Task brief - Restate every record word for word, without the pictures.
Start of Dataset excerpts
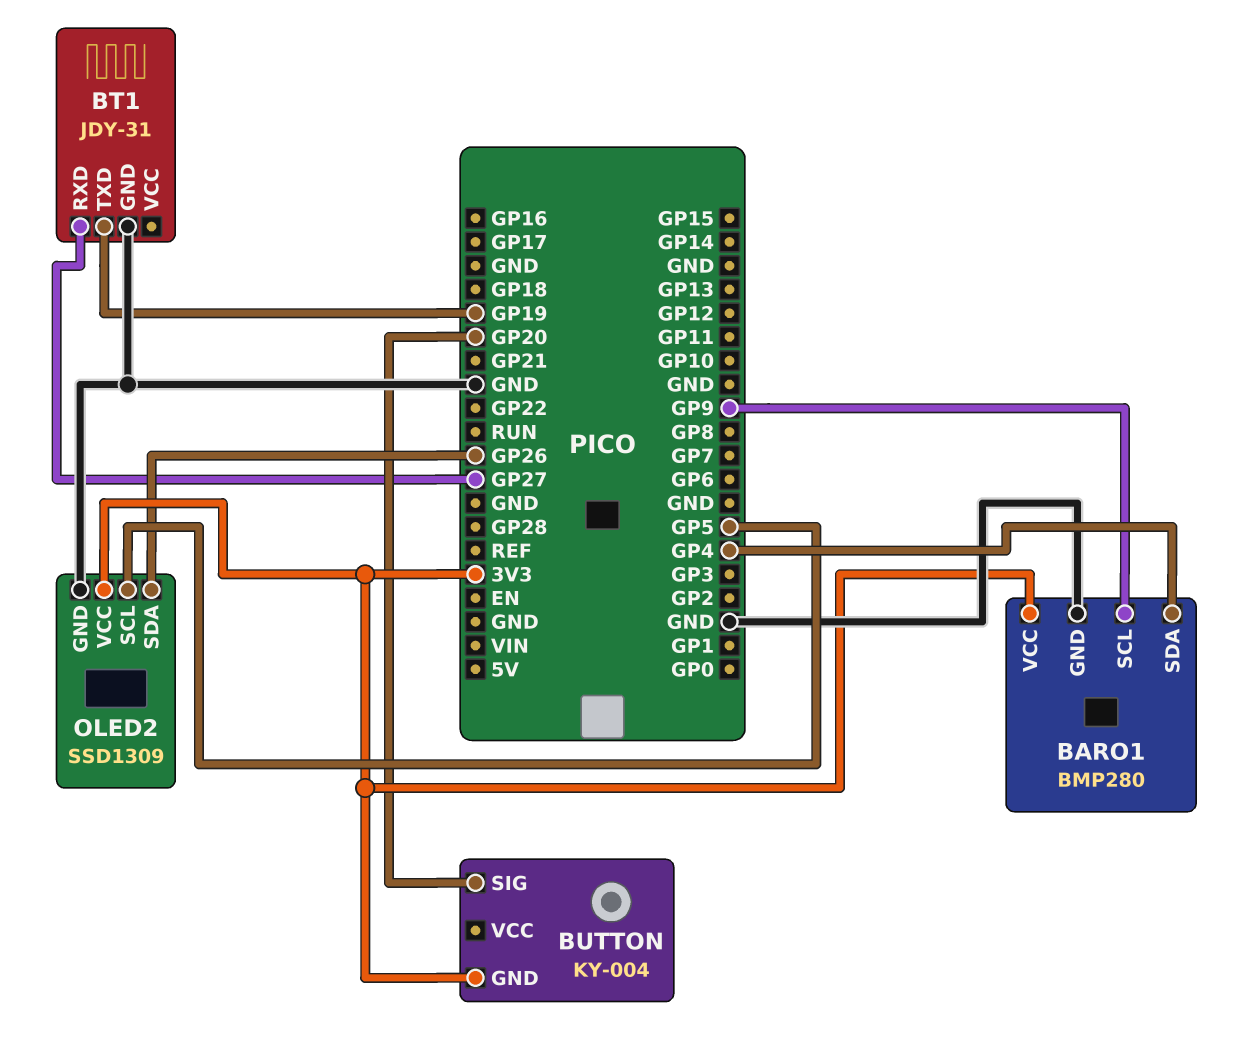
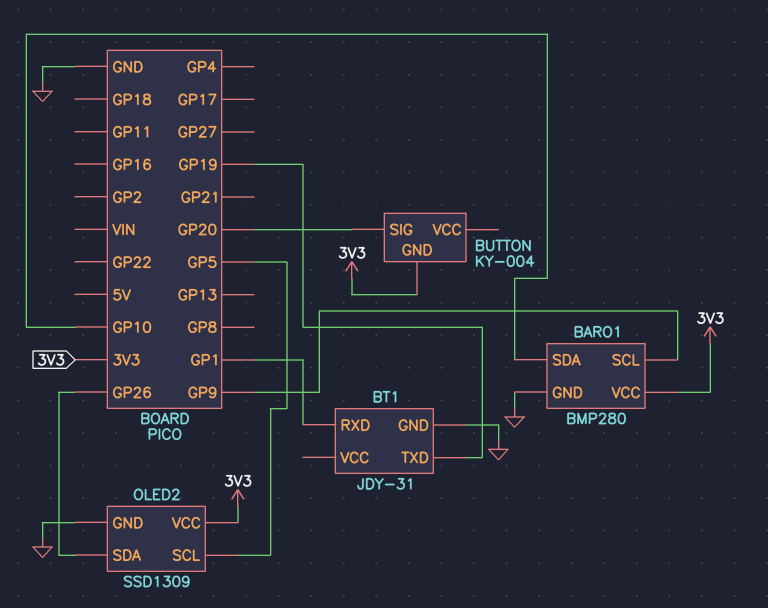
BARO1 pin SDA: GP4 -> GP10
BT1 pin RXD: GP27 -> GP1

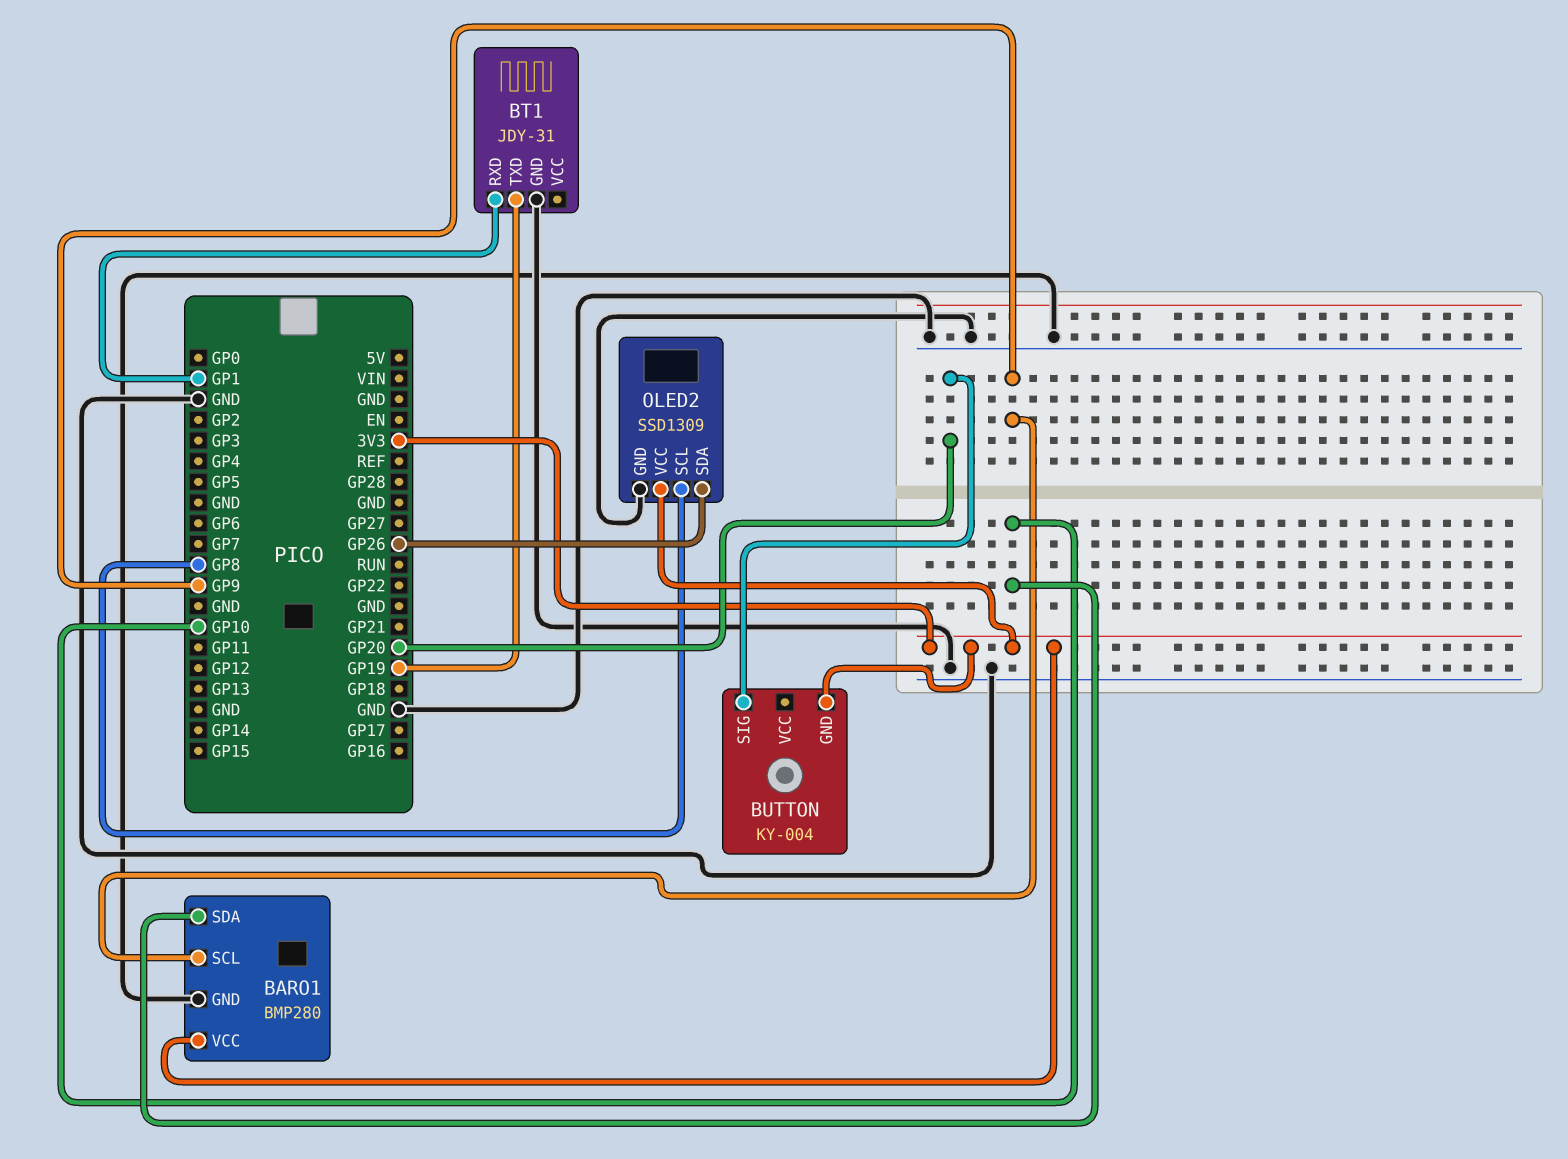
OLED2 pin SCL: GP5 -> GP8

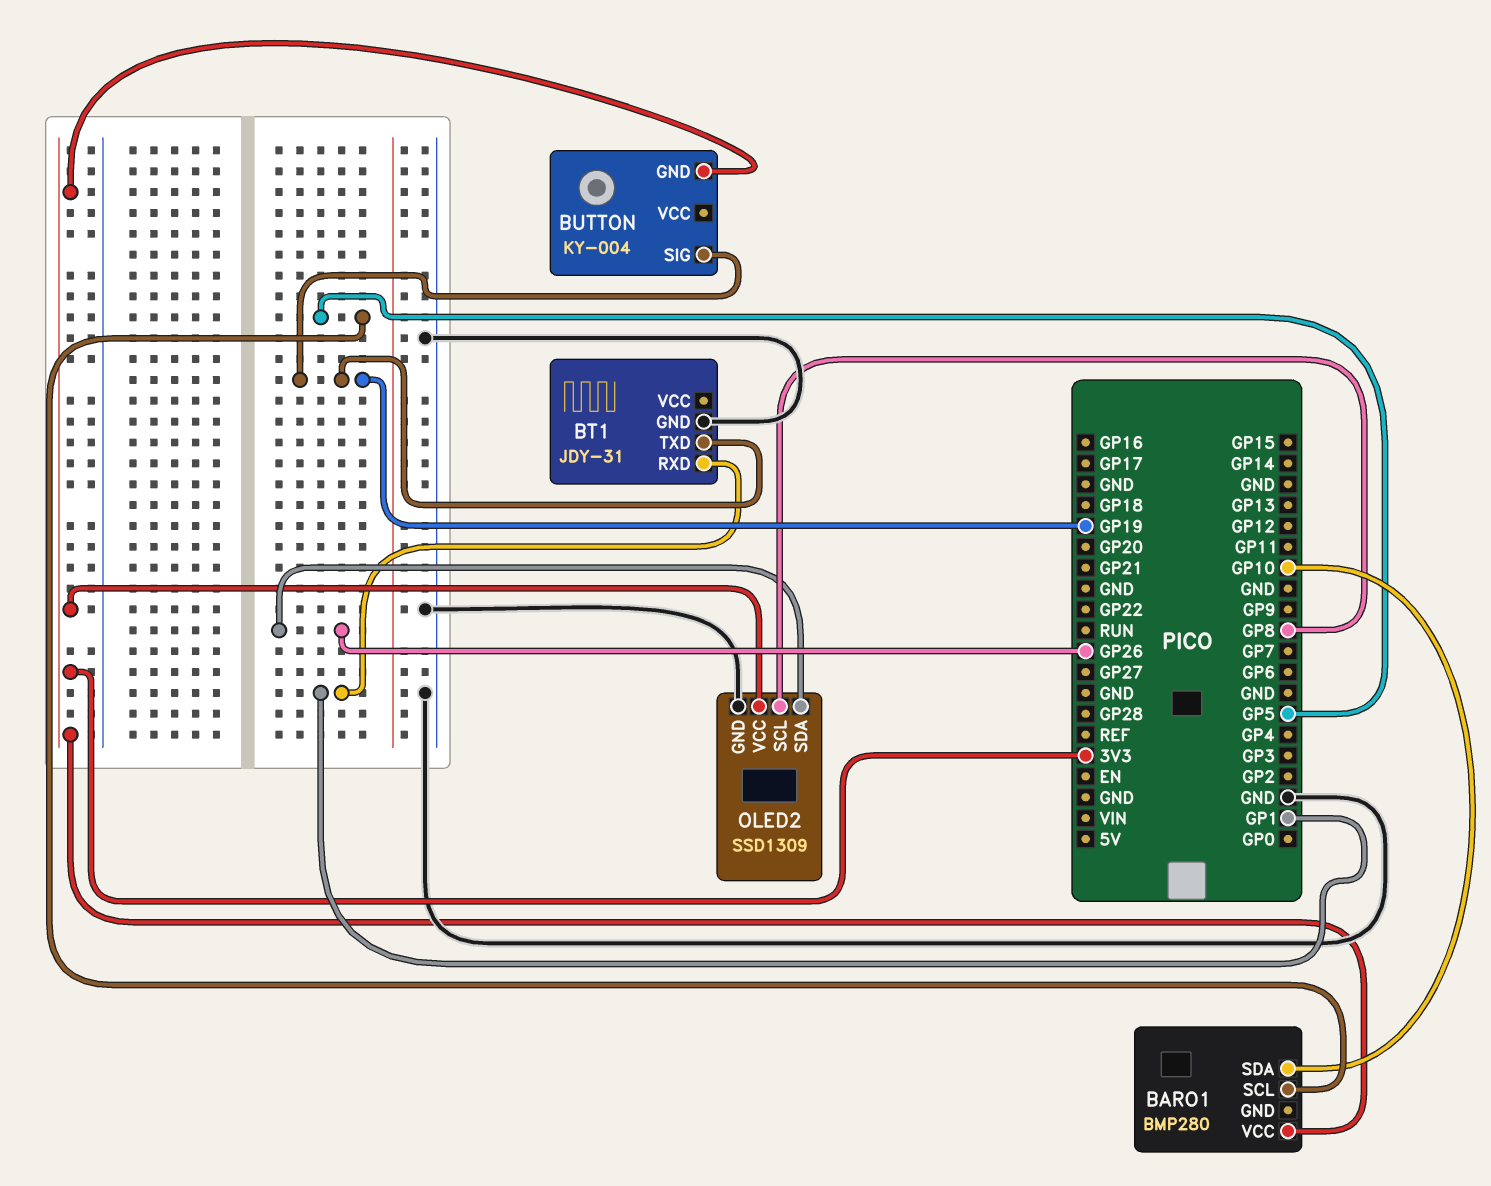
BARO1 pin GND: GND -> none
BARO1 pin SCL: GP9 -> GP5
BUTTON pin SIG: GP20 -> GP19

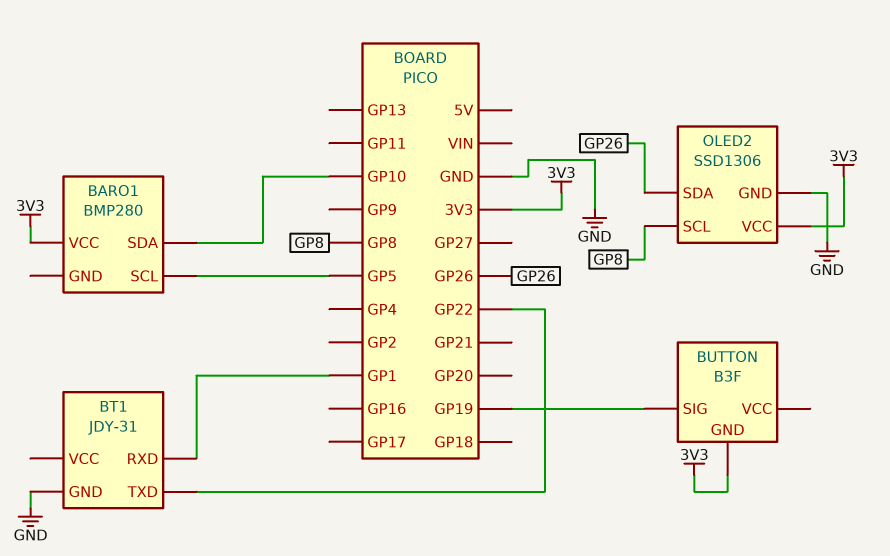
BT1 pin TXD: GP19 -> GP22
BUTTON: KY-004 -> B3F
OLED2: SSD1309 -> SSD1306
End of Dataset excerpts
Output of the task -
BARO1 pin SDA: GP4 -> GP10
BT1 pin RXD: GP27 -> GP1

OLED2 pin SCL: GP5 -> GP8

BARO1 pin GND: GND -> none
BARO1 pin SCL: GP9 -> GP5
BUTTON pin SIG: GP20 -> GP19

BT1 pin TXD: GP19 -> GP22
BUTTON: KY-004 -> B3F
OLED2: SSD1309 -> SSD1306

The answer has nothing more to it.